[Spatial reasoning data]
________________________________________

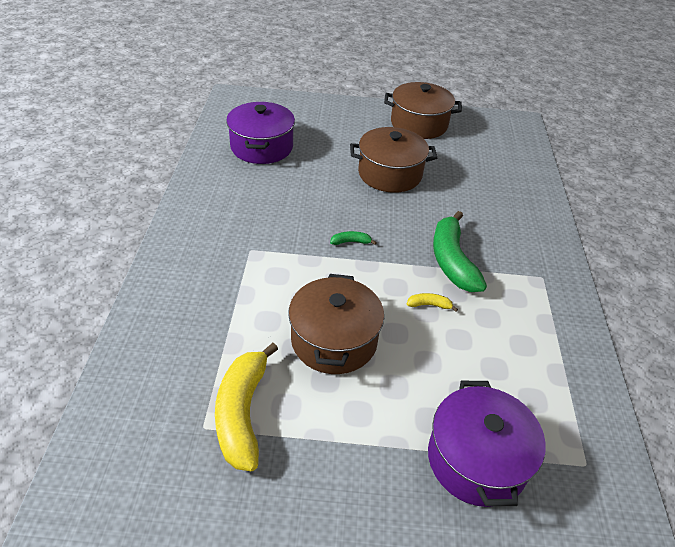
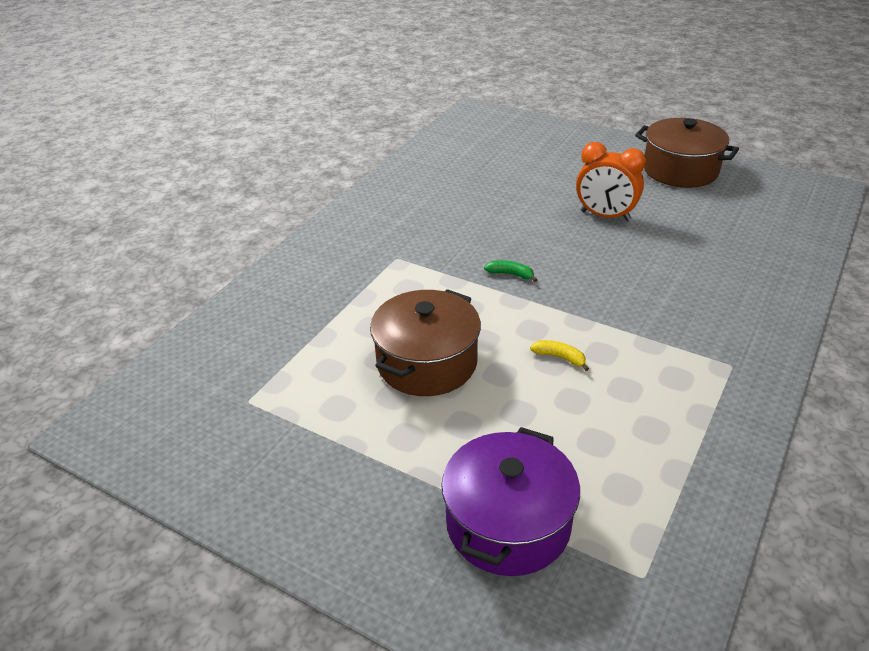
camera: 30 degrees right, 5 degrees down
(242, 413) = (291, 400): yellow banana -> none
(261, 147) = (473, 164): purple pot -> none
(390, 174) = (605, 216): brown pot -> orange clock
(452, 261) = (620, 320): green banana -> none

________________________________________

ACTIVITY:
Every record above must be given again exactly; drop the pictures.

ANSWER TO THIS EXERCISE:
camera: 30 degrees right, 5 degrees down
(242, 413) = (291, 400): yellow banana -> none
(261, 147) = (473, 164): purple pot -> none
(390, 174) = (605, 216): brown pot -> orange clock
(452, 261) = (620, 320): green banana -> none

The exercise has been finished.